→ **WHAT TO DO**
Find the word "before" in the data. Return every line where it appears.

→ **DATA SECTION**
************

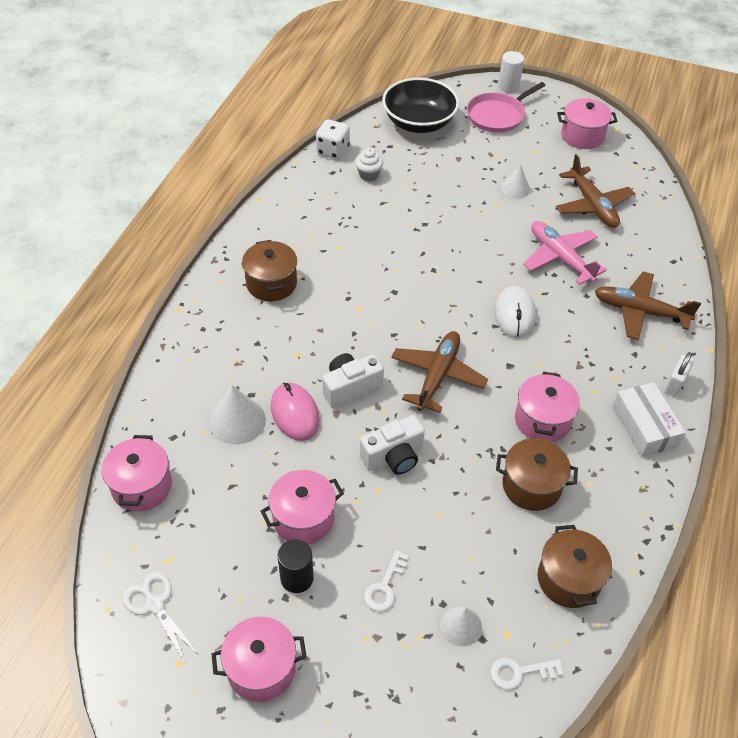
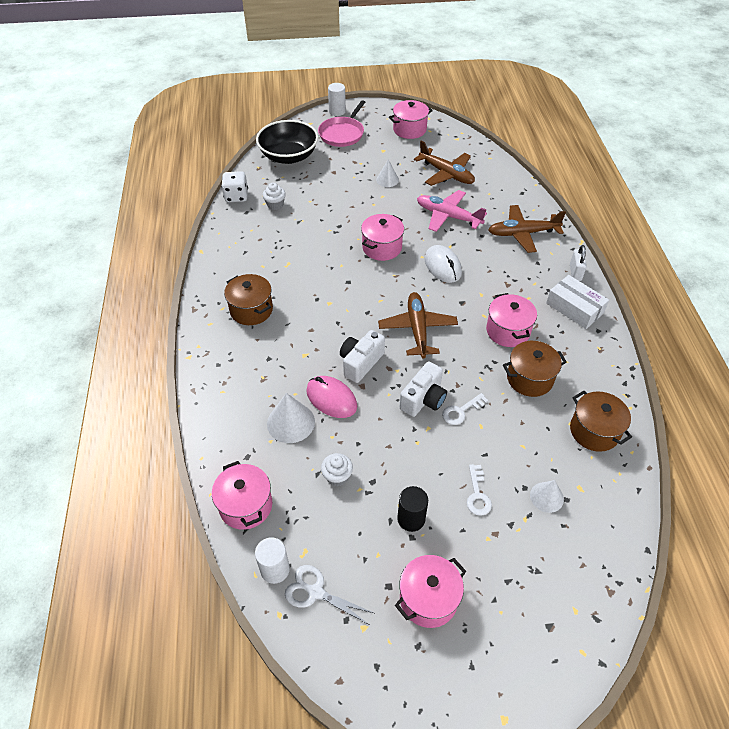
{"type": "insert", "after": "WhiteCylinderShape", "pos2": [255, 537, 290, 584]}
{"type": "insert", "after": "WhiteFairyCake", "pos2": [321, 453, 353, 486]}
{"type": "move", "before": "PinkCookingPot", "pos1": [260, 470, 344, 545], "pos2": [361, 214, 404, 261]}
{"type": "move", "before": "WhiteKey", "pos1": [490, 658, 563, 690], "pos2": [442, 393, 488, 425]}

************

→ **EXPECTED OUTPUT**
{"type": "move", "before": "PinkCookingPot", "pos1": [260, 470, 344, 545], "pos2": [361, 214, 404, 261]}
{"type": "move", "before": "WhiteKey", "pos1": [490, 658, 563, 690], "pos2": [442, 393, 488, 425]}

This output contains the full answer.